WHAT IS NEEDED: Could you give back the records exactly, taking out the pictures?

[Object change descriptions]
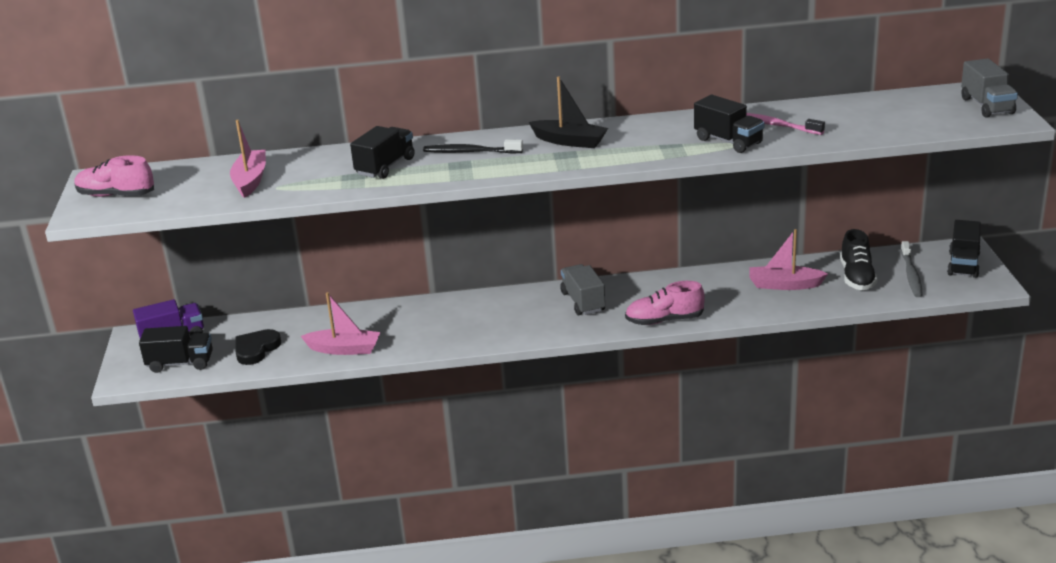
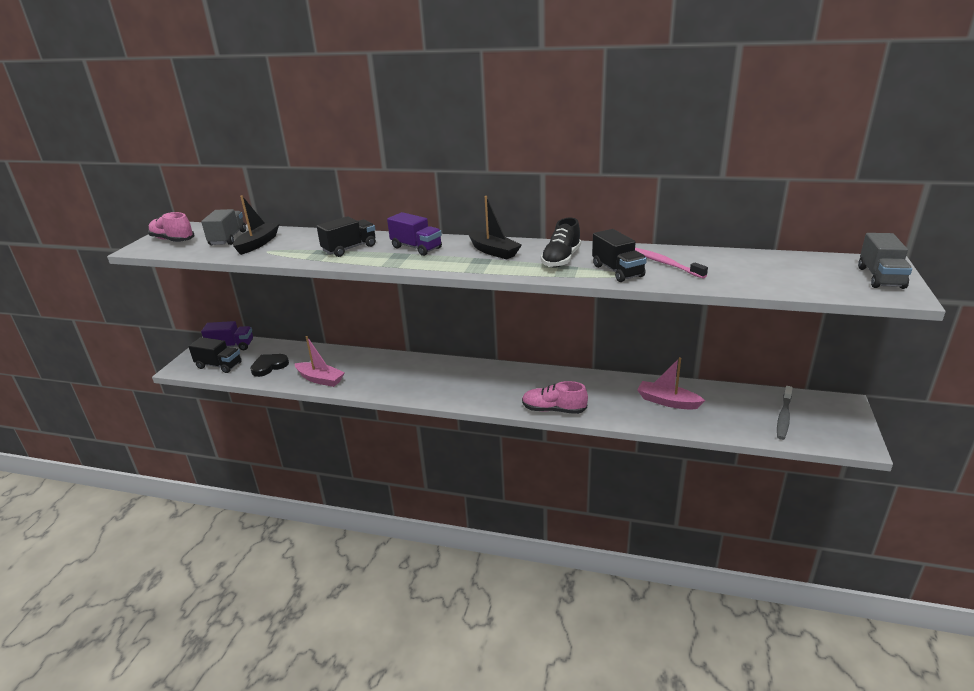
camera: 20 degrees right, 0 degrees up
(250, 180) = (258, 244): pink boat -> black boat
(470, 152) = (416, 248): black toothbrush -> purple truck
(583, 302) = (503, 381): grey truck -> grey truck (228, 238)
(857, 277) = (733, 408): black shoe -> black shoe (561, 259)
(963, 264) = (837, 418): black truck -> none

REPLY:
camera: 20 degrees right, 0 degrees up
(250, 180) = (258, 244): pink boat -> black boat
(470, 152) = (416, 248): black toothbrush -> purple truck
(583, 302) = (503, 381): grey truck -> grey truck (228, 238)
(857, 277) = (733, 408): black shoe -> black shoe (561, 259)
(963, 264) = (837, 418): black truck -> none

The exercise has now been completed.